* [THE PROBLEM]: Each entry below must be given again word for word, with no pictures.

··· INPUT DATA ···

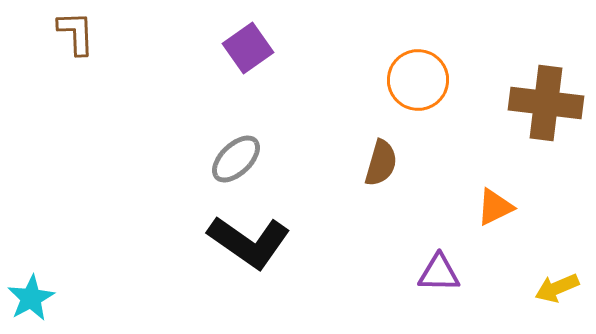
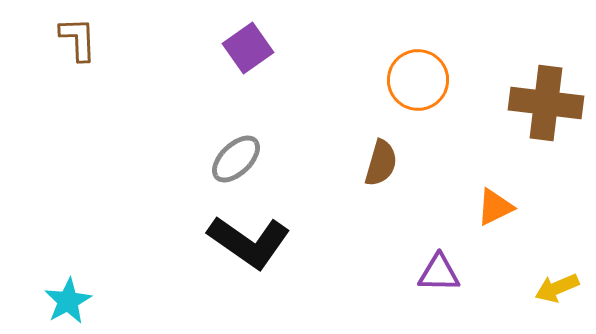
brown L-shape: moved 2 px right, 6 px down
cyan star: moved 37 px right, 3 px down
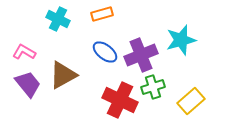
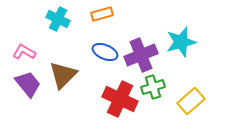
cyan star: moved 2 px down
blue ellipse: rotated 15 degrees counterclockwise
brown triangle: rotated 16 degrees counterclockwise
red cross: moved 1 px up
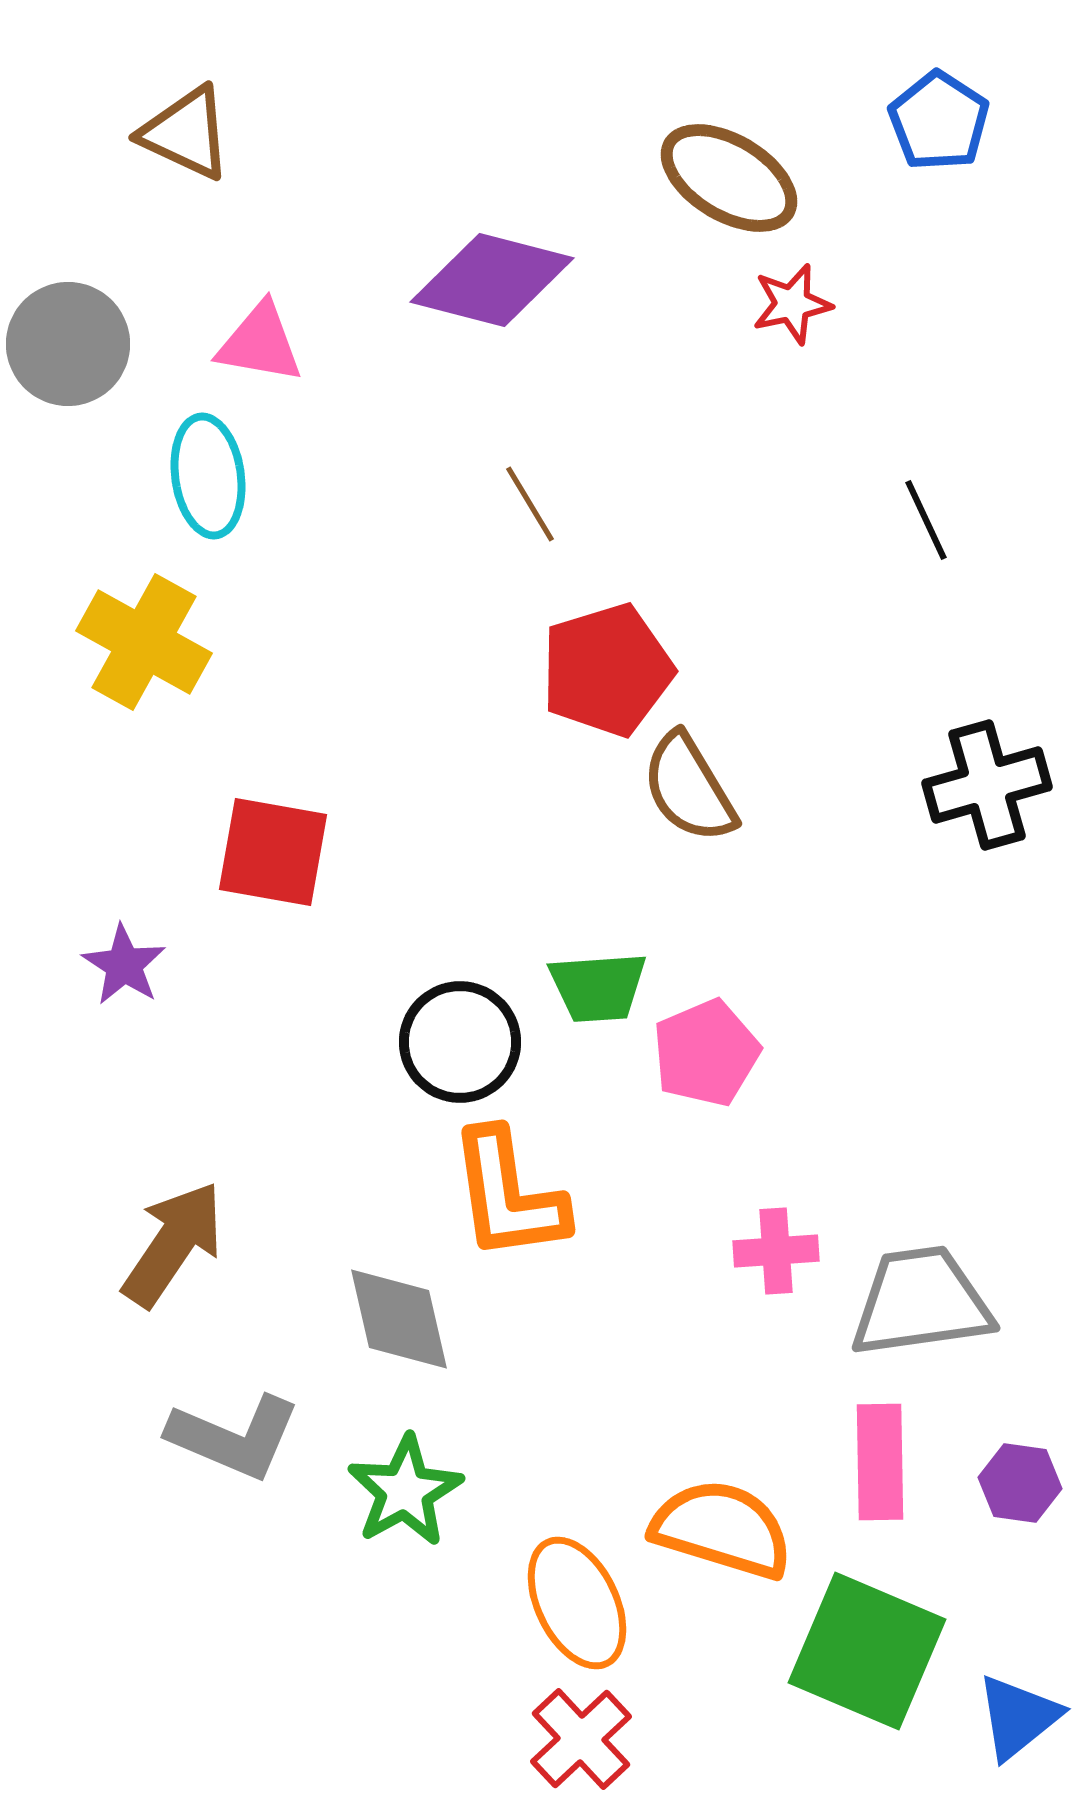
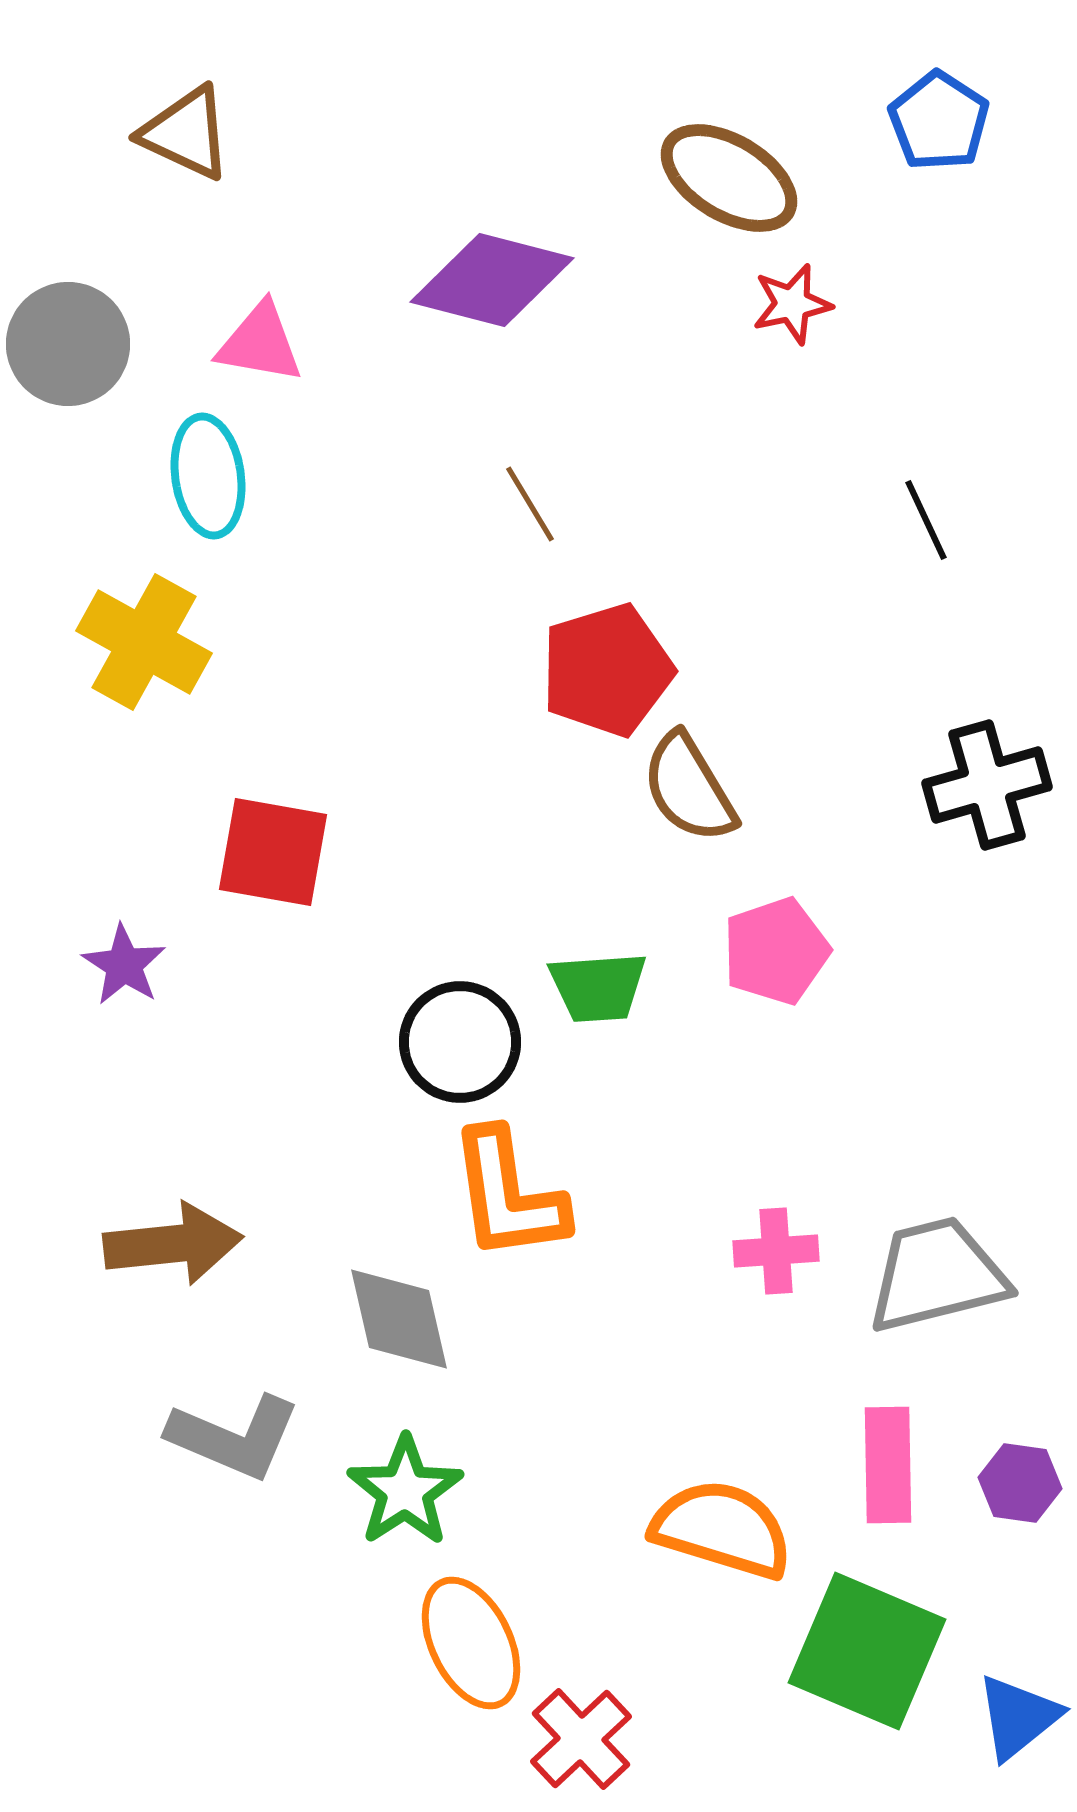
pink pentagon: moved 70 px right, 102 px up; rotated 4 degrees clockwise
brown arrow: rotated 50 degrees clockwise
gray trapezoid: moved 16 px right, 27 px up; rotated 6 degrees counterclockwise
pink rectangle: moved 8 px right, 3 px down
green star: rotated 4 degrees counterclockwise
orange ellipse: moved 106 px left, 40 px down
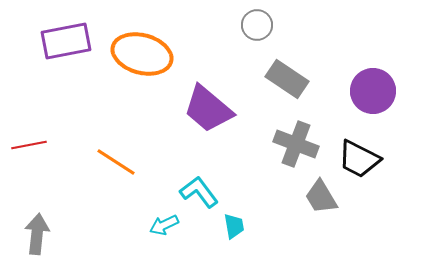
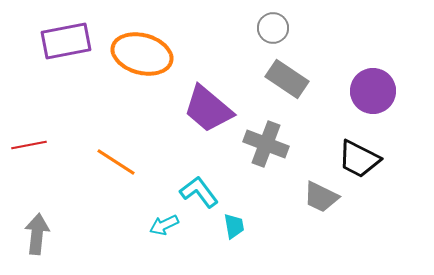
gray circle: moved 16 px right, 3 px down
gray cross: moved 30 px left
gray trapezoid: rotated 33 degrees counterclockwise
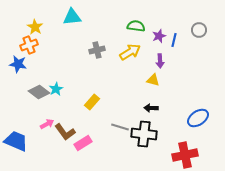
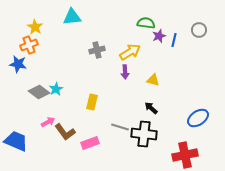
green semicircle: moved 10 px right, 3 px up
purple arrow: moved 35 px left, 11 px down
yellow rectangle: rotated 28 degrees counterclockwise
black arrow: rotated 40 degrees clockwise
pink arrow: moved 1 px right, 2 px up
pink rectangle: moved 7 px right; rotated 12 degrees clockwise
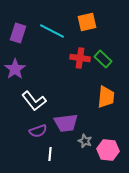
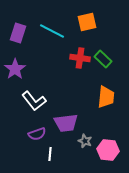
purple semicircle: moved 1 px left, 3 px down
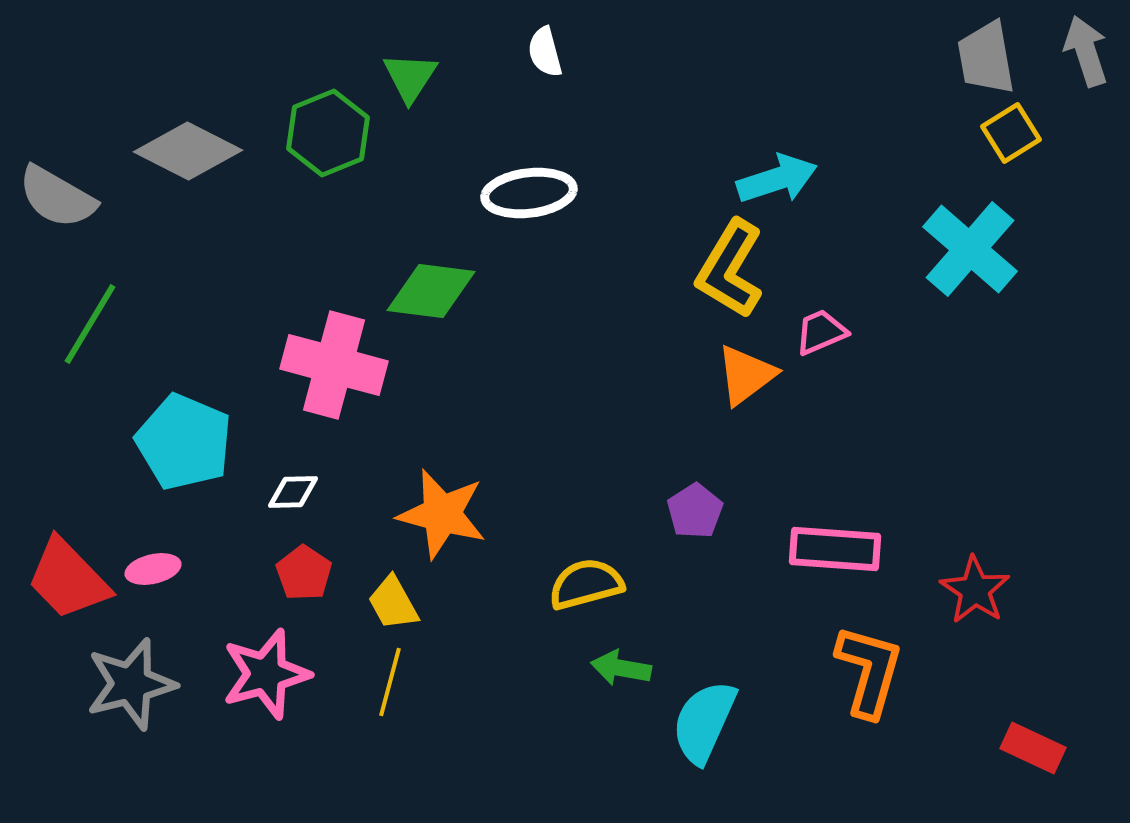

···

* [OUTPUT OF THE TASK]:
brown L-shape: moved 2 px right, 6 px down
cyan star: moved 37 px right, 3 px down
cyan star: moved 2 px down
blue ellipse: rotated 15 degrees counterclockwise
brown triangle: rotated 16 degrees counterclockwise
red cross: moved 1 px up
pink pentagon: moved 70 px right, 102 px up; rotated 4 degrees clockwise
brown arrow: rotated 50 degrees clockwise
gray trapezoid: moved 16 px right, 27 px up; rotated 6 degrees counterclockwise
pink rectangle: moved 8 px right, 3 px down
green star: rotated 4 degrees counterclockwise
orange ellipse: moved 106 px left, 40 px down
gray circle: moved 16 px right, 3 px down
gray cross: moved 30 px left
gray trapezoid: rotated 33 degrees counterclockwise
green semicircle: moved 10 px right, 3 px up
purple arrow: moved 35 px left, 11 px down
yellow rectangle: rotated 28 degrees counterclockwise
black arrow: rotated 40 degrees clockwise
pink arrow: moved 1 px right, 2 px up
pink rectangle: moved 7 px right; rotated 12 degrees clockwise
purple semicircle: moved 1 px left, 3 px down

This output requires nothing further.